■ WORK ORDER
In the data that follows, find each line containing "PROG" and copy it.

■ Version difference data
┌──

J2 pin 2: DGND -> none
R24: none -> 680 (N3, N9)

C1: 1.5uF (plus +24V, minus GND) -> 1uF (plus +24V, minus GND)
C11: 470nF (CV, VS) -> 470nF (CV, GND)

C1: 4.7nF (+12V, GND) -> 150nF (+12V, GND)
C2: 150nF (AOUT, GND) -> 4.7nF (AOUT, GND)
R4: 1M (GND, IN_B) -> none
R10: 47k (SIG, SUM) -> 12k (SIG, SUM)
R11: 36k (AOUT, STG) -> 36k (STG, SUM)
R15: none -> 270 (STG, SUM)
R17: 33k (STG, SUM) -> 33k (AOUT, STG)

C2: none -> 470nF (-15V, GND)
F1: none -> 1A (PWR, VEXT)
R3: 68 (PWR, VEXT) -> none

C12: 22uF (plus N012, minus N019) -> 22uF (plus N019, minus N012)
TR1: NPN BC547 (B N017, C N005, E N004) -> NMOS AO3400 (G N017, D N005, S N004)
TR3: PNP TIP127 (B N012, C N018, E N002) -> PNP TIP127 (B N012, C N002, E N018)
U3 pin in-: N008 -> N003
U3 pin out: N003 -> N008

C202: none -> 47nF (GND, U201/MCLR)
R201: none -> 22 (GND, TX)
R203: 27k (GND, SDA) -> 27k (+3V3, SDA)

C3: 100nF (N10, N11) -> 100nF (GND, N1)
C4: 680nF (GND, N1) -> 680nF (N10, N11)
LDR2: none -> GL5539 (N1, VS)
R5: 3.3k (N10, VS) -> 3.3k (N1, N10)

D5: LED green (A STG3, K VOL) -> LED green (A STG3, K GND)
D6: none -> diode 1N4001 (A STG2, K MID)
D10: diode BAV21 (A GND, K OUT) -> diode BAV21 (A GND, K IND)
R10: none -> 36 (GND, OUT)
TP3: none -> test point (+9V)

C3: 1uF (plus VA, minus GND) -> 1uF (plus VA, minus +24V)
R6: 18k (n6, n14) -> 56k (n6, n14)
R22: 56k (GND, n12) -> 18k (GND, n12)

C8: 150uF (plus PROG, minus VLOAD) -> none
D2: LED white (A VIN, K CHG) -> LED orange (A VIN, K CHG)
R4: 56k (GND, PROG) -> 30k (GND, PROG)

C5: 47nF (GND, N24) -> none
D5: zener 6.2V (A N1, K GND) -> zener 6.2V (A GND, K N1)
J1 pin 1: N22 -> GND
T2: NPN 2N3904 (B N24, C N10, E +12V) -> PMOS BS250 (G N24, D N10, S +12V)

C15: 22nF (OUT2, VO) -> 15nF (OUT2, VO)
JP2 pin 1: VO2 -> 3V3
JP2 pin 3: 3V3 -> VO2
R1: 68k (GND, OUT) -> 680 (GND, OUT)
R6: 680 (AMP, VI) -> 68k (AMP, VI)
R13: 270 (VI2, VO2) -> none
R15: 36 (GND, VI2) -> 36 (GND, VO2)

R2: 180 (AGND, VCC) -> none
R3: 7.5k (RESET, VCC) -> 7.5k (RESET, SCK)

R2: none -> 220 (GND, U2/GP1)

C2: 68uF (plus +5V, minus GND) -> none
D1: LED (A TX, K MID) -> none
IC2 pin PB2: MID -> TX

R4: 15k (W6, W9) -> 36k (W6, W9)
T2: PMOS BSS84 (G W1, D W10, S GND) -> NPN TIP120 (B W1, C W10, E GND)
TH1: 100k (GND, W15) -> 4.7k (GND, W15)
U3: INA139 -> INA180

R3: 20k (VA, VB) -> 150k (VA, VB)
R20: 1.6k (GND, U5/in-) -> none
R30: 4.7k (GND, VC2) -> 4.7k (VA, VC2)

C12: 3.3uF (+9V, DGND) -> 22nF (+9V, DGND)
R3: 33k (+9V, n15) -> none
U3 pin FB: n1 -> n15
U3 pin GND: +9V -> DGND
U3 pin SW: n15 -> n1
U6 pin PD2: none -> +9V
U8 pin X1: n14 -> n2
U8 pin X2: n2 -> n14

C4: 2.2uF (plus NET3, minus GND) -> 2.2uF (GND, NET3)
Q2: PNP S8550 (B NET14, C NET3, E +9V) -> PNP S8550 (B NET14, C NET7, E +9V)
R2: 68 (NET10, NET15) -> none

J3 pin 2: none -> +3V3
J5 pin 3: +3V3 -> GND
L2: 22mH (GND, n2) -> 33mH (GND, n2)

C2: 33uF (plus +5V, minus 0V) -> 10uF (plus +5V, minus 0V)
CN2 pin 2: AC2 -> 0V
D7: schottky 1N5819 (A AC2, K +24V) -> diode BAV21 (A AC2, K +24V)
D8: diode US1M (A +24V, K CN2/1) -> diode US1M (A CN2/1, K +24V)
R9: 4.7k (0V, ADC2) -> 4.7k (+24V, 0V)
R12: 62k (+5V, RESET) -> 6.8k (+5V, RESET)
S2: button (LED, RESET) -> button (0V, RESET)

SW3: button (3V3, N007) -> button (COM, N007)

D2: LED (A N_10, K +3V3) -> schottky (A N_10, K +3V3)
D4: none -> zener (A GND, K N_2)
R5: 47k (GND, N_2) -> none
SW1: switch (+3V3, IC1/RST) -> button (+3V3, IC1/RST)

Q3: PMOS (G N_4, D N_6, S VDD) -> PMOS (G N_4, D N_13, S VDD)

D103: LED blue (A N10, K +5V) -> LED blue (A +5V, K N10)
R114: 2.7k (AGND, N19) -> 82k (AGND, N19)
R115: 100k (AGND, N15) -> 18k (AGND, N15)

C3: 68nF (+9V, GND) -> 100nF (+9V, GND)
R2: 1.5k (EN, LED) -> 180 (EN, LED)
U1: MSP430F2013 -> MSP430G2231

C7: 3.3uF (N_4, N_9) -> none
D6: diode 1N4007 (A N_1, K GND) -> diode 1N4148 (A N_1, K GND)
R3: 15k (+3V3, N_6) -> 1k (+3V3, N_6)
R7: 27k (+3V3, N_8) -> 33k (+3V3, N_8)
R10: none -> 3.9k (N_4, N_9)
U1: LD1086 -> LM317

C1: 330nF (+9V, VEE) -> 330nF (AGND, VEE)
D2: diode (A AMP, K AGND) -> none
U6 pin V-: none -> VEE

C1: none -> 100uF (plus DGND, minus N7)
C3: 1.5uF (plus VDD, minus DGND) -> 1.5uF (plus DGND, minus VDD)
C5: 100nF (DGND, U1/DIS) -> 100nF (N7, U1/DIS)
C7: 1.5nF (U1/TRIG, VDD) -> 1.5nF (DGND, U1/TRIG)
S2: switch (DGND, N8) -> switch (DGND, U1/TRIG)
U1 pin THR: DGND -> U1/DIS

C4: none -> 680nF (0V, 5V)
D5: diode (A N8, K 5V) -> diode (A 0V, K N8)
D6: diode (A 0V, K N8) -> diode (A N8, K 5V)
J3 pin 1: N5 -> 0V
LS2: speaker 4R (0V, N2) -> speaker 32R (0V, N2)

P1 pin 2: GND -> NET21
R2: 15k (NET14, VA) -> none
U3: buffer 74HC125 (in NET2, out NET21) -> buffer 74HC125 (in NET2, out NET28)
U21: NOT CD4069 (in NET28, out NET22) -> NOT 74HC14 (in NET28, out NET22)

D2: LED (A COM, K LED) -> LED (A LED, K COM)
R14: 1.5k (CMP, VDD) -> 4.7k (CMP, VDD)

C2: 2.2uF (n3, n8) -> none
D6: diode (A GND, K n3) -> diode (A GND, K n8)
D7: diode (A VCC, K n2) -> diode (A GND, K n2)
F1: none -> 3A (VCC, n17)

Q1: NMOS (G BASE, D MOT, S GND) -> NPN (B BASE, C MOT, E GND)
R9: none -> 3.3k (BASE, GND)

└──

■ WRITTEN RESPONSE
C8: 150uF (plus PROG, minus VLOAD) -> none
R4: 56k (GND, PROG) -> 30k (GND, PROG)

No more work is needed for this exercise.